=== Section Start ===
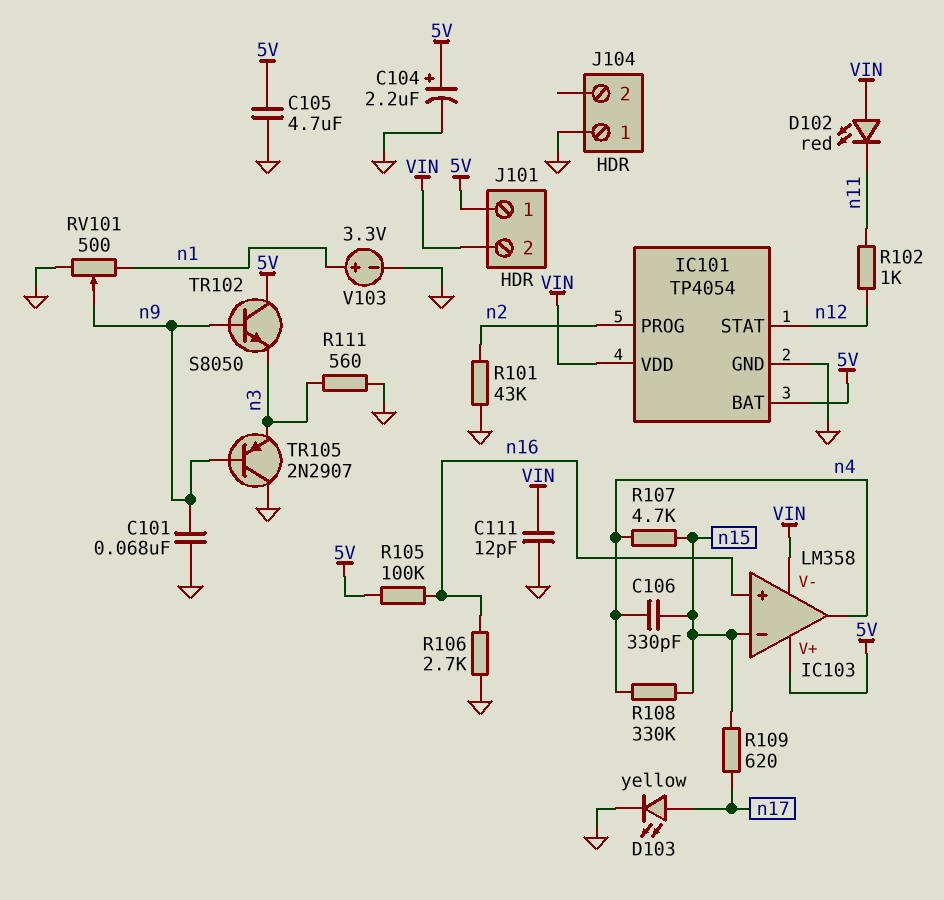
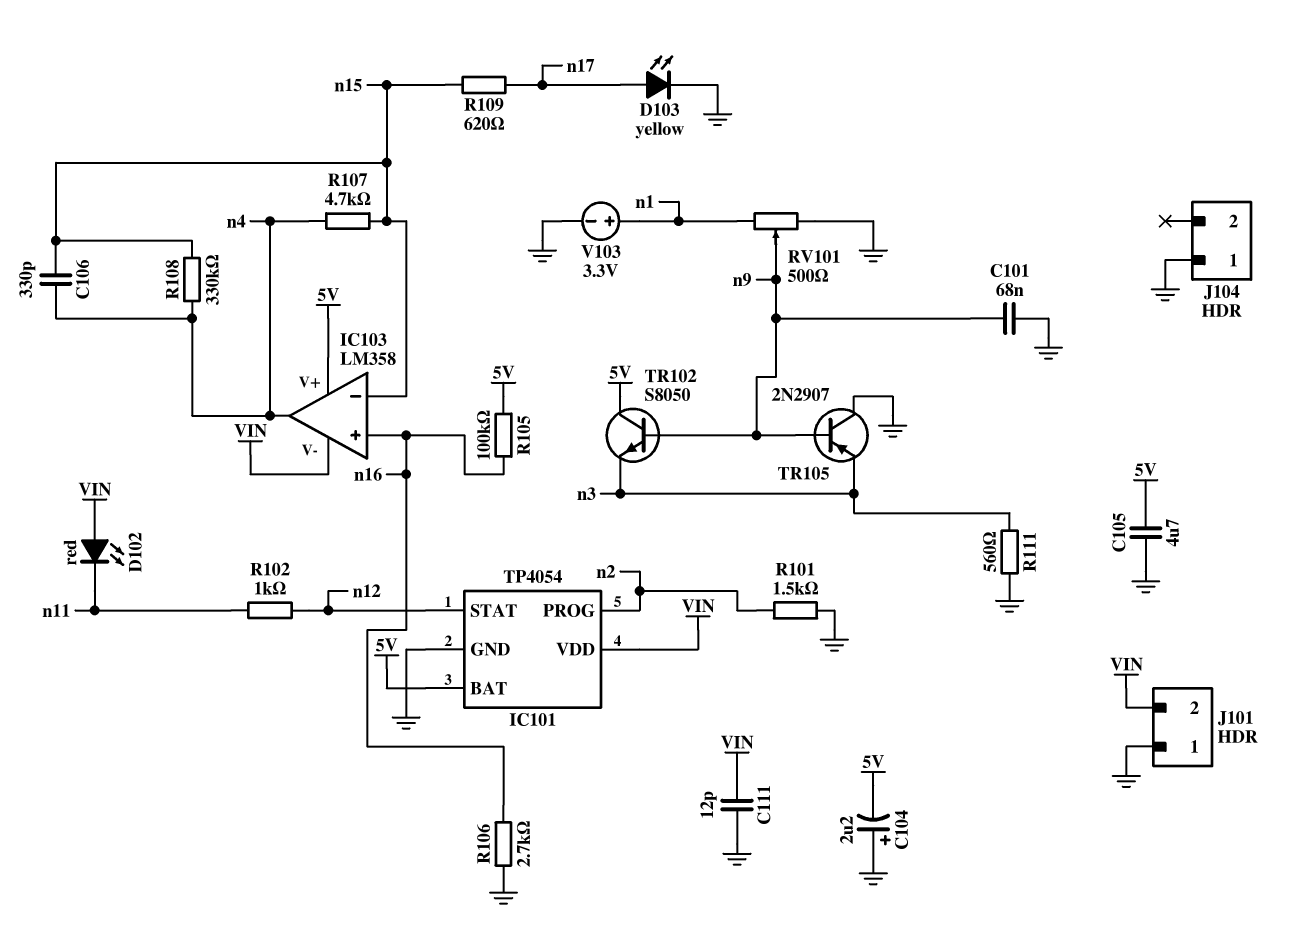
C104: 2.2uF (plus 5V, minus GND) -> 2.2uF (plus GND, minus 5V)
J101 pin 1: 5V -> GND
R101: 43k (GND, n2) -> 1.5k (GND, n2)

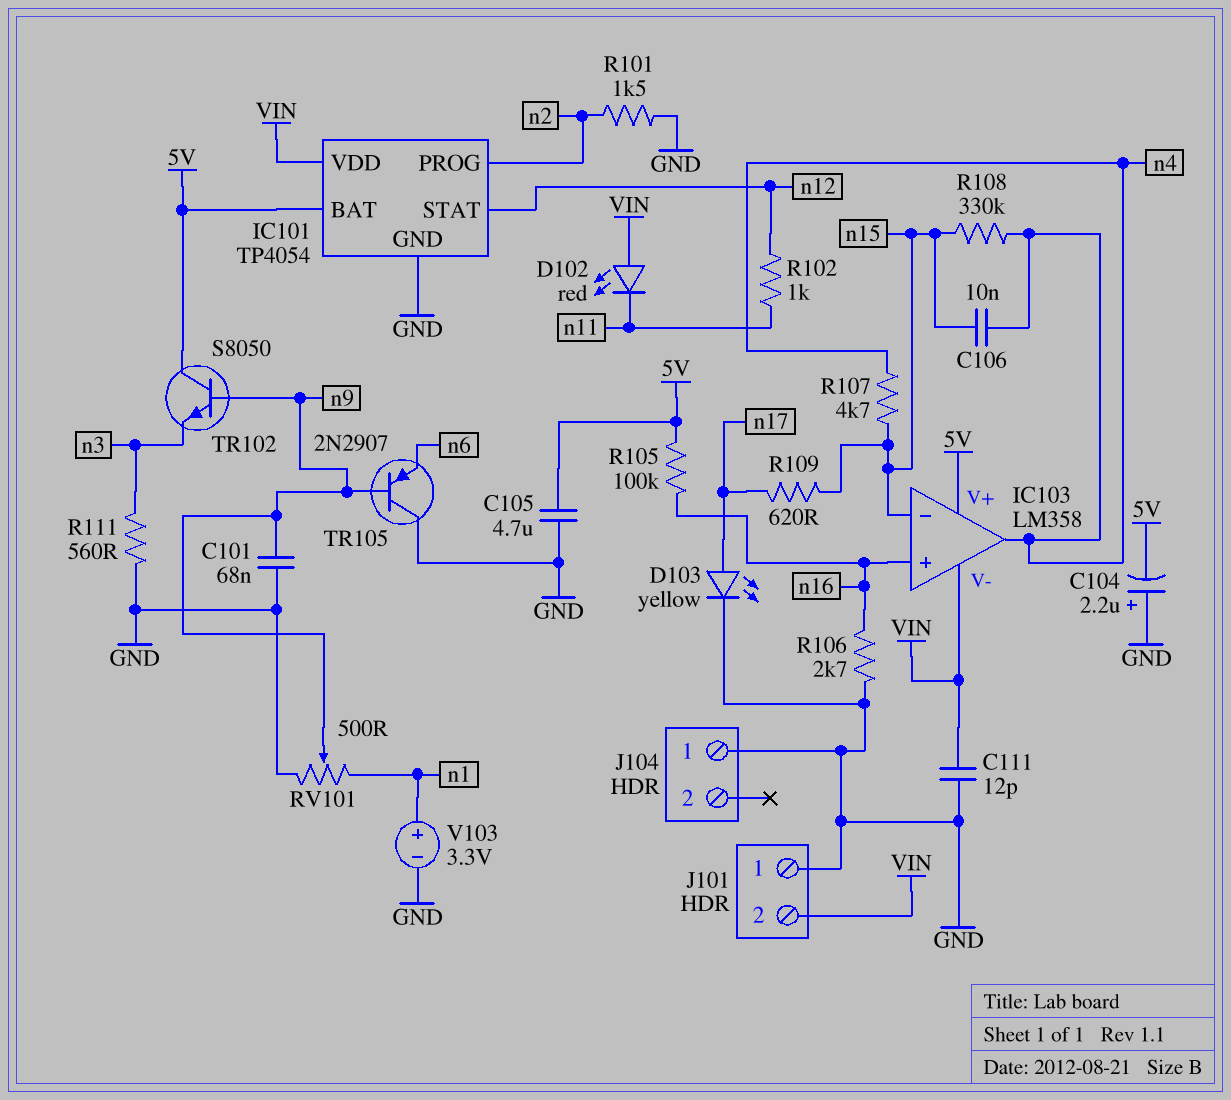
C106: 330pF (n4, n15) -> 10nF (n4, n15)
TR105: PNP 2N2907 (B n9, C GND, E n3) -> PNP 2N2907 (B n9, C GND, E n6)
=== Section End ===
> _Problem to solve_
None of the pictures should be copied, but every record above must be restated in full.

> _Written reply_
C104: 2.2uF (plus 5V, minus GND) -> 2.2uF (plus GND, minus 5V)
J101 pin 1: 5V -> GND
R101: 43k (GND, n2) -> 1.5k (GND, n2)

C106: 330pF (n4, n15) -> 10nF (n4, n15)
TR105: PNP 2N2907 (B n9, C GND, E n3) -> PNP 2N2907 (B n9, C GND, E n6)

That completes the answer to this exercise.